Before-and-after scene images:
----

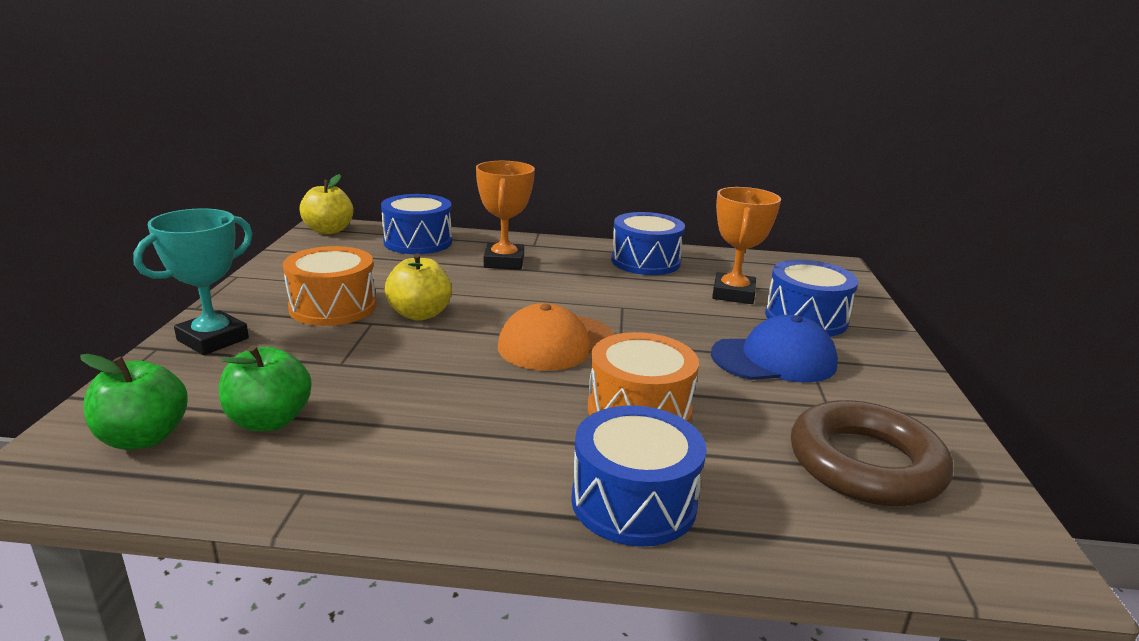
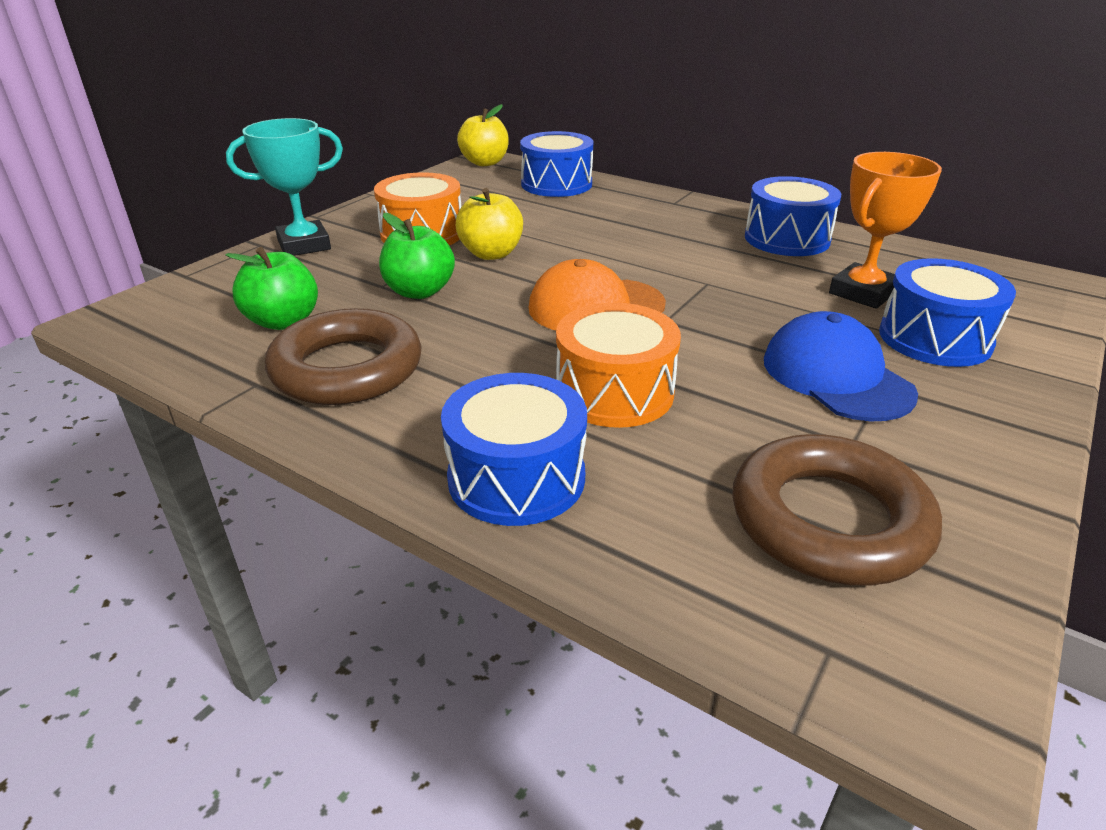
camera: 30 degrees right, 10 degrees up
(143, 438) = (188, 313): green apple -> green apple (419, 291)
(386, 450) = (347, 368): none -> brown ring
(504, 262) = (624, 216): orange trophy -> none
(774, 359) = (836, 376): blue cap -> blue cap turned 135 degrees counterclockwise

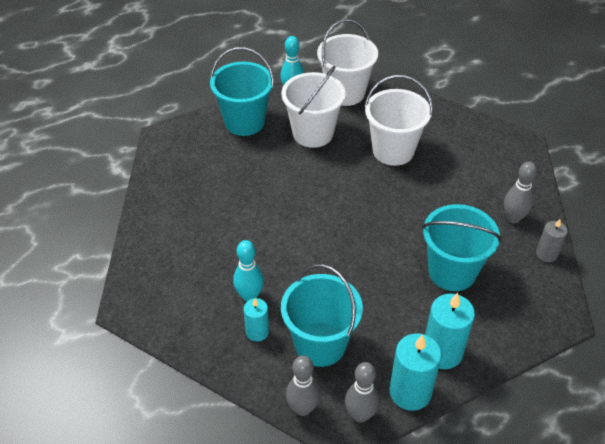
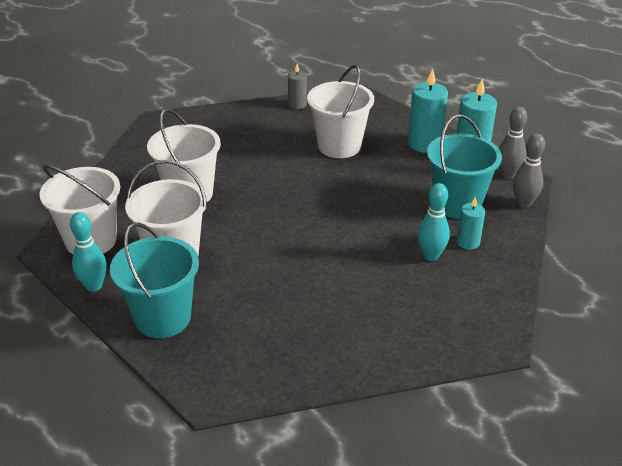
camera: 105 degrees left, 10 degrees down
(452, 272) = (339, 146): turquoise bucket -> white bucket
(513, 218) = (262, 121): grey bowling pin -> none

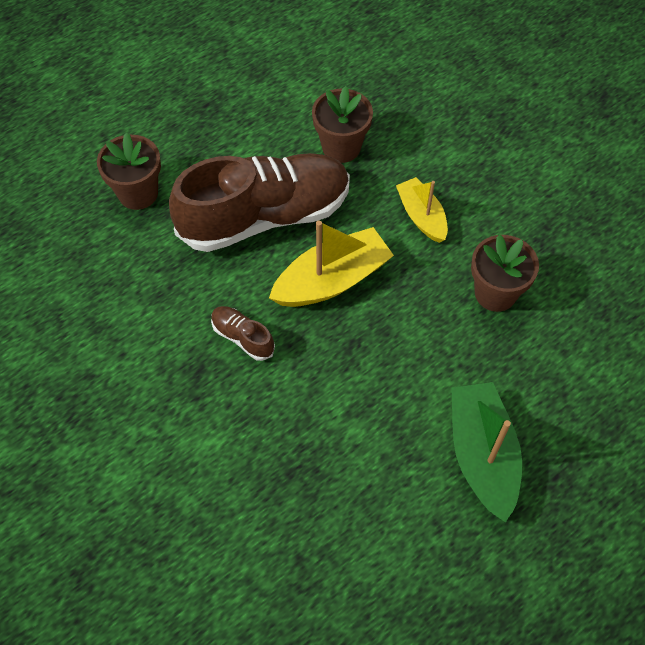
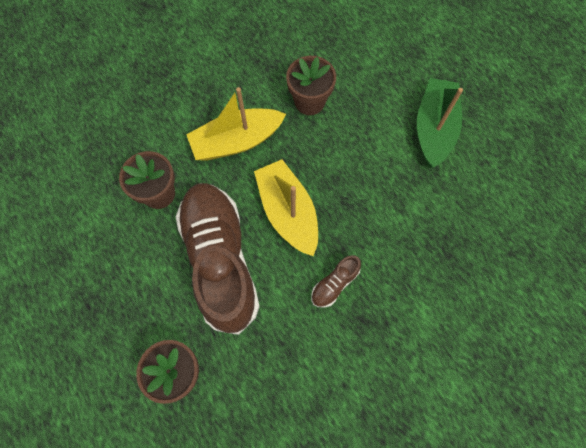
camera: 85 degrees left, 10 degrees up
(421, 216) = (236, 141): yellow boat -> yellow boat, size x1.60
(482, 455) = (434, 128): green boat -> green boat turned 105 degrees clockwise

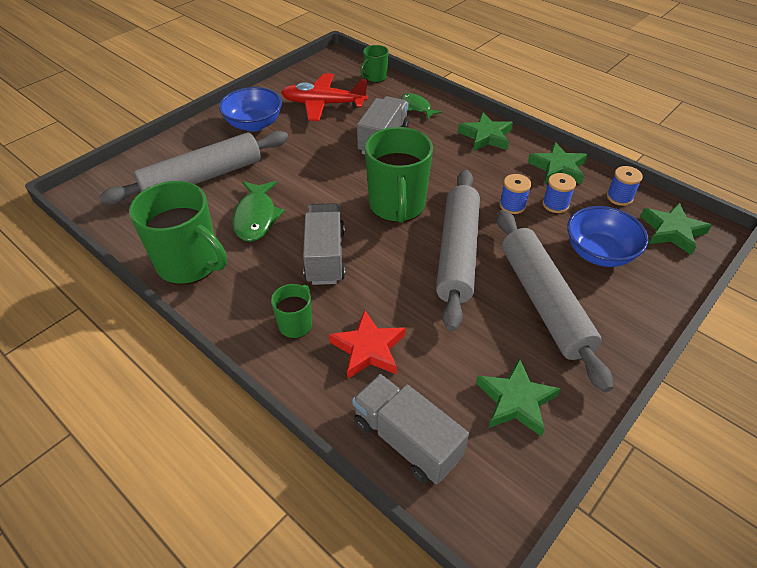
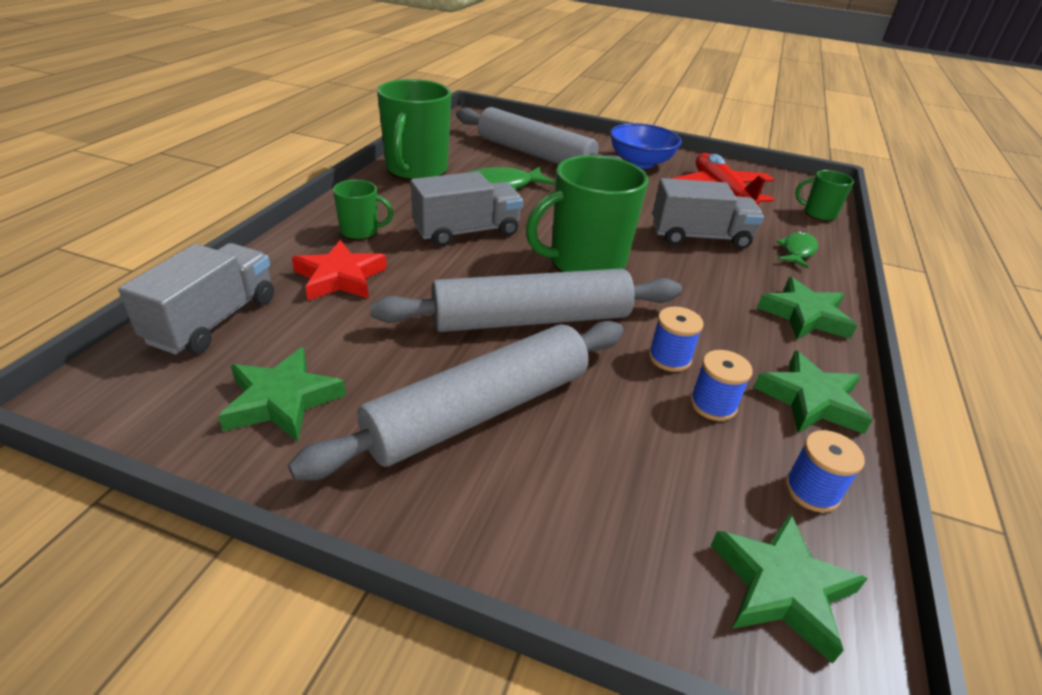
camera: 65 degrees right, 10 degrees down
(599, 253) = (632, 470): blue bowl -> none

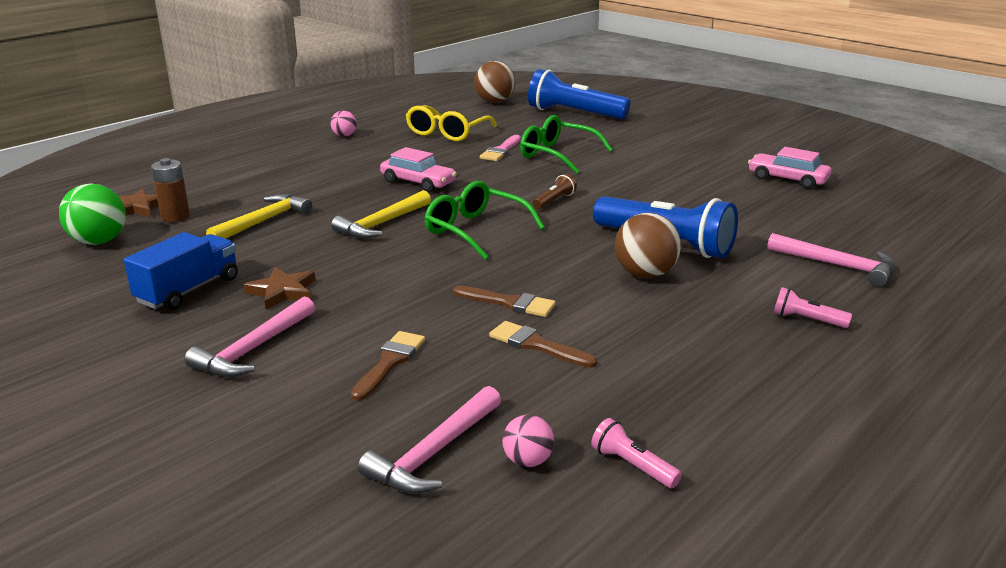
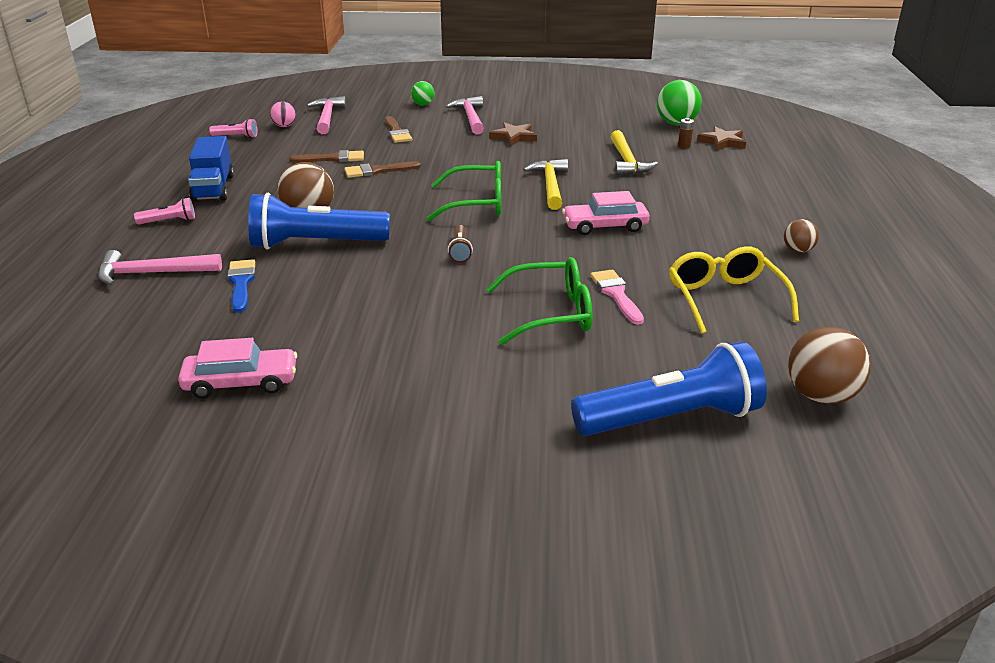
camera: 140 degrees right, 5 degrees up
(175, 217) = (684, 146): brown battery -> brown battery, size x0.58
(188, 290) = (561, 123): blue truck -> blue truck (213, 188)
(247, 416) = (423, 104): none -> green ball
(344, 136) = (798, 250): pink ball -> brown ball
(756, 232) = (241, 283): none -> blue brush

----

▶ **What you are asked to do**
Beginning with the line that contains "(344, 136) = (798, 250): pink", write out every line through the end of the entries above, exactly.

▶ **Task answer**
(344, 136) = (798, 250): pink ball -> brown ball
(756, 232) = (241, 283): none -> blue brush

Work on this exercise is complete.